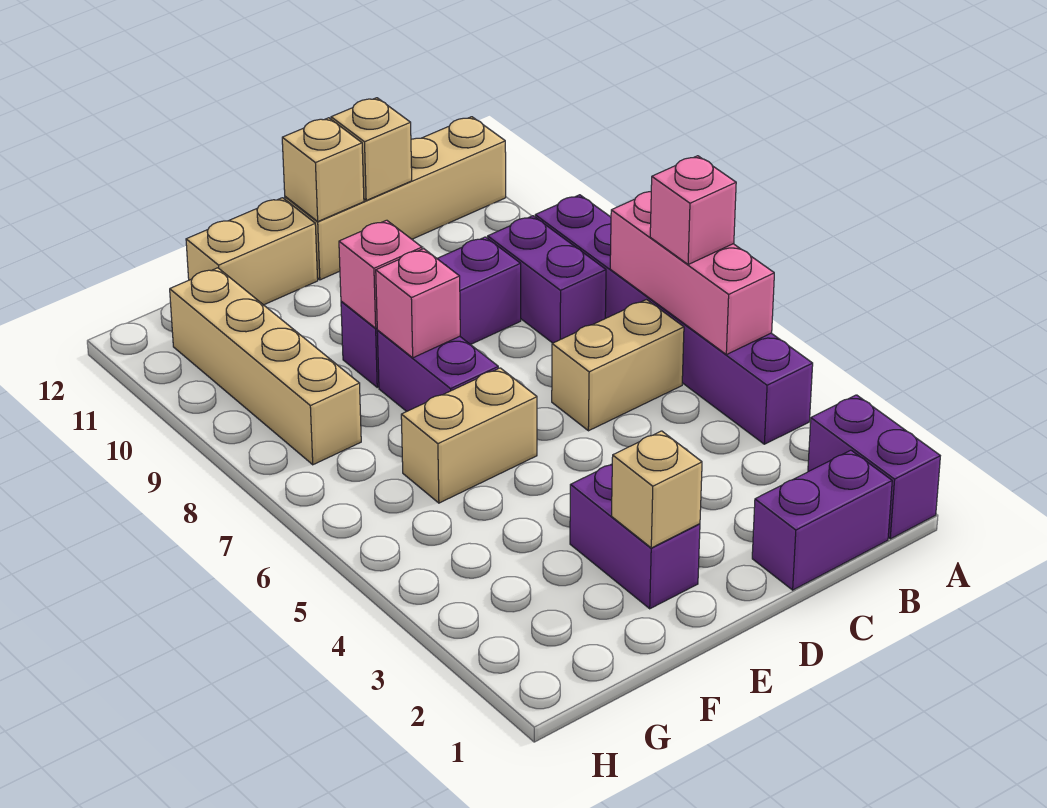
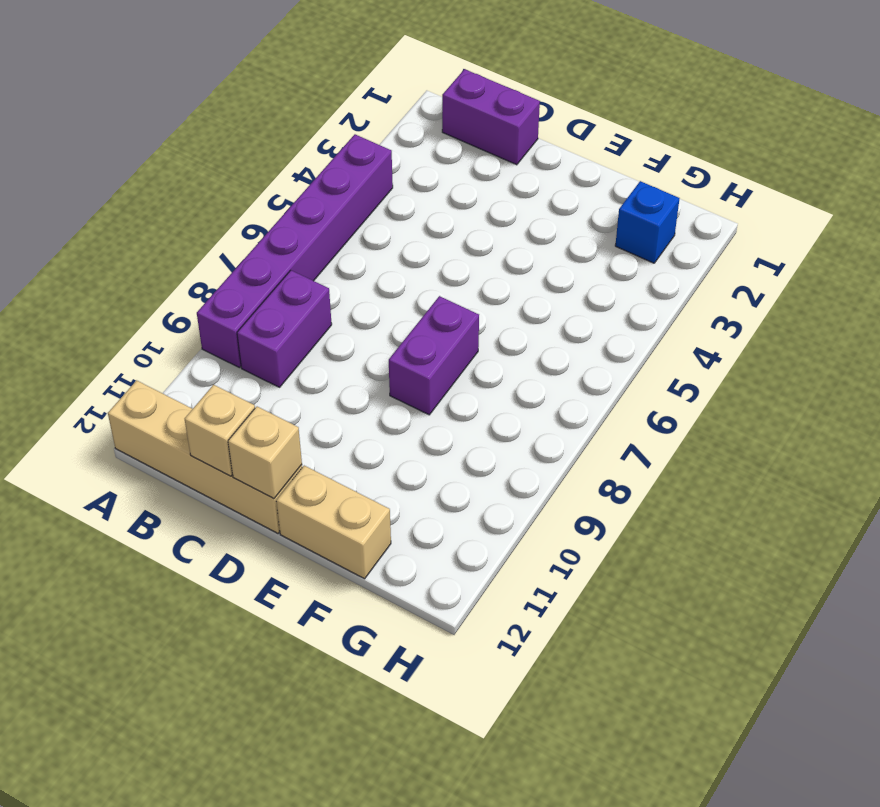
blue brick G2 level 1 -> none
none -> purple brick A1:A2 level 1
none -> tan brick B6:C6 level 1
none -> purple brick C9:E9 level 1

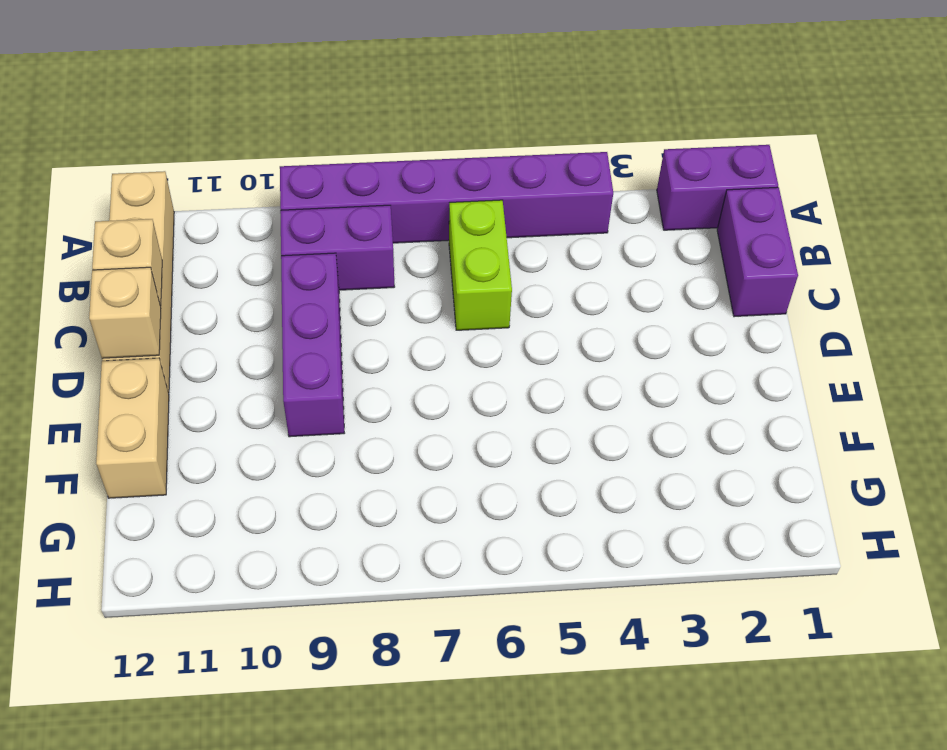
lime brick B6:C6 level 1 -> tan brick B6:C6 level 1
none -> purple brick E2:E3 level 1
none -> tan brick E6:F6 level 1
none -> purple brick E7:E8 level 1

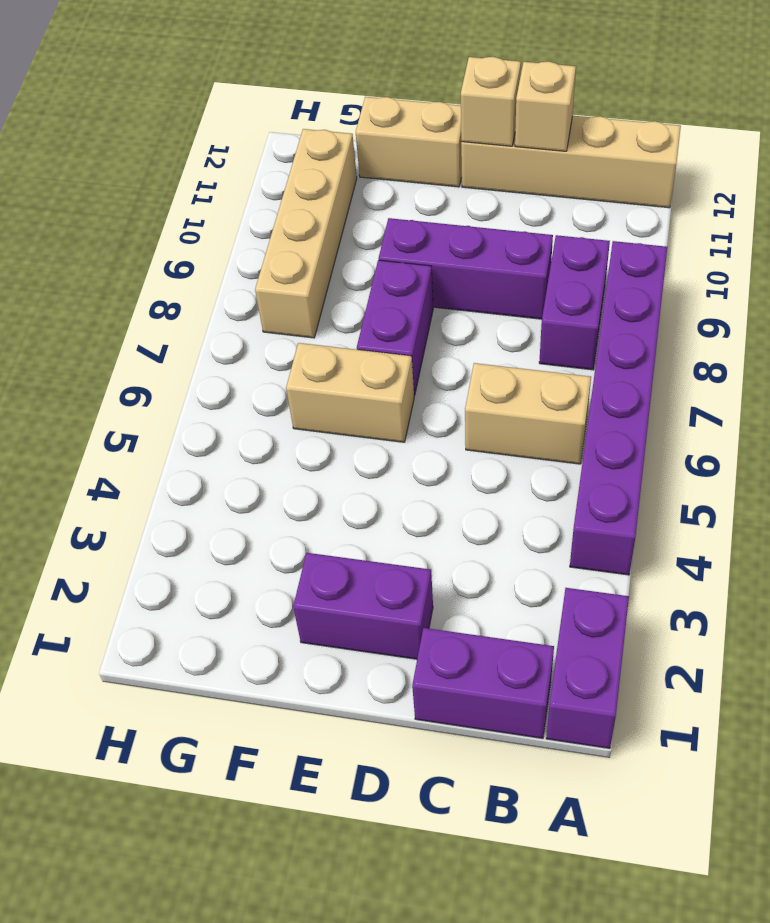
purple brick D2:E2 level 1 -> purple brick E2:E3 level 1
none -> pink brick A5:A7 level 2
none -> tan brick E2 level 2
none -> pink brick E8 level 2

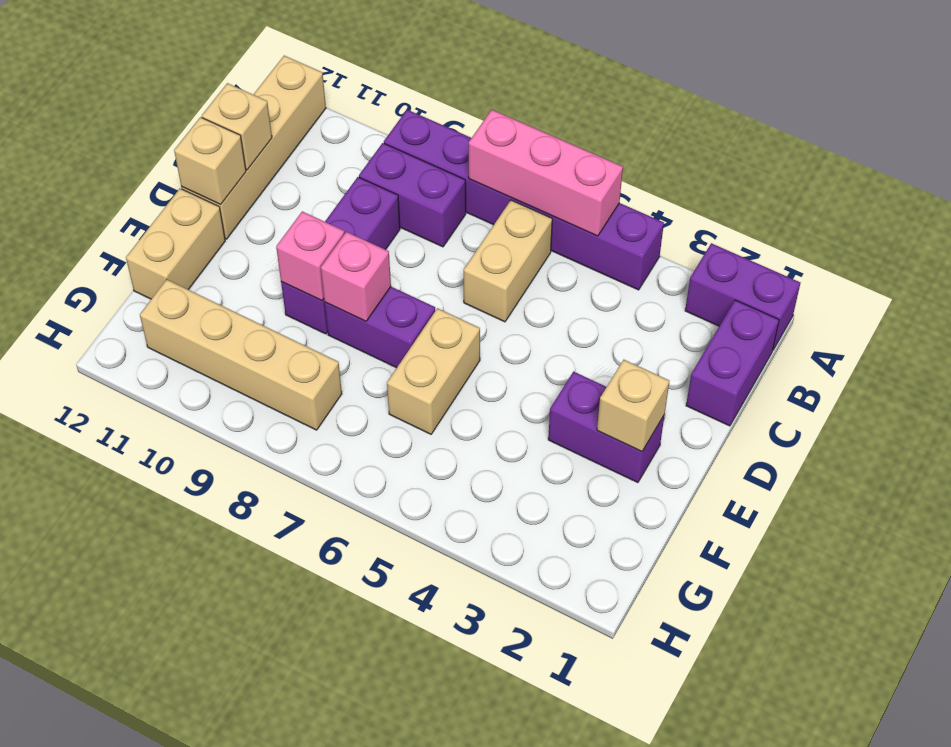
none -> pink brick A6 level 3

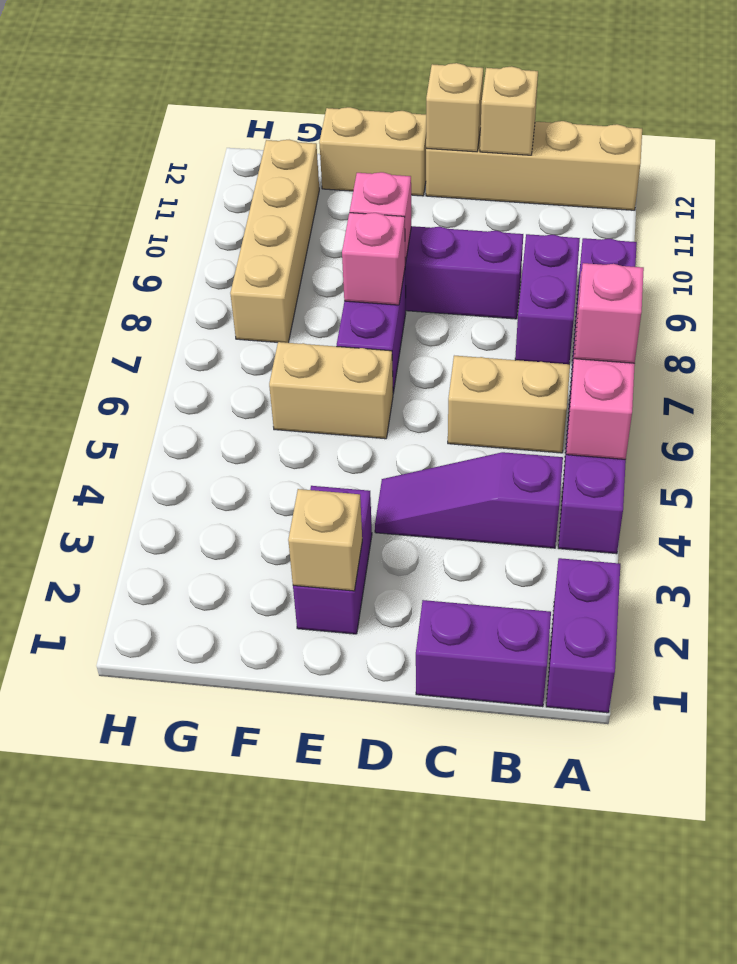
purple slope B4:D4 level 1 top B -> none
::::
Description of the task — Reply with the number of lines above in which the word "none" appears, and with nothing else.

Output for this task — 12